=== Begin Enclosure ===

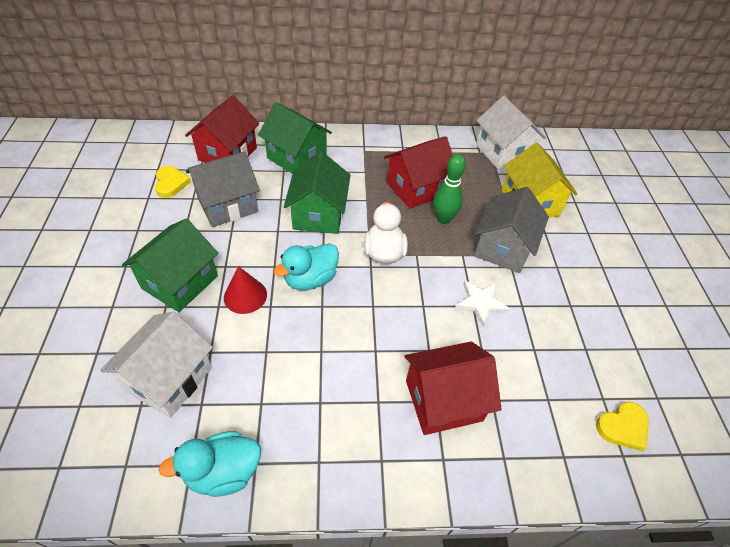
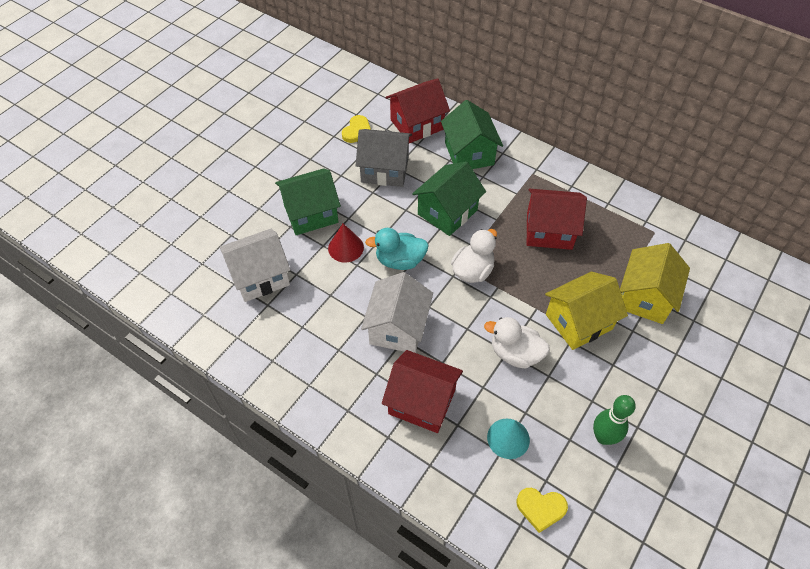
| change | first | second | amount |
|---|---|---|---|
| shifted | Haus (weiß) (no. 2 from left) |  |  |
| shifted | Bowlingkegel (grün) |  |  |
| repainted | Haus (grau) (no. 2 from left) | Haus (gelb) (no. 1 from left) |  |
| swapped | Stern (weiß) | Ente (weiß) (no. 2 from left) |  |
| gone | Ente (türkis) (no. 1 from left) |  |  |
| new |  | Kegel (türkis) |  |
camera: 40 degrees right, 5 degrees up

=== End Enclosure ===

AIM OF THE TASK: Print every entry above again without changing a word, and omit the pictures.

SOLVED PROBLEM:
| change | first | second | amount |
|---|---|---|---|
| shifted | Haus (weiß) (no. 2 from left) |  |  |
| shifted | Bowlingkegel (grün) |  |  |
| repainted | Haus (grau) (no. 2 from left) | Haus (gelb) (no. 1 from left) |  |
| swapped | Stern (weiß) | Ente (weiß) (no. 2 from left) |  |
| gone | Ente (türkis) (no. 1 from left) |  |  |
| new |  | Kegel (türkis) |  |
camera: 40 degrees right, 5 degrees up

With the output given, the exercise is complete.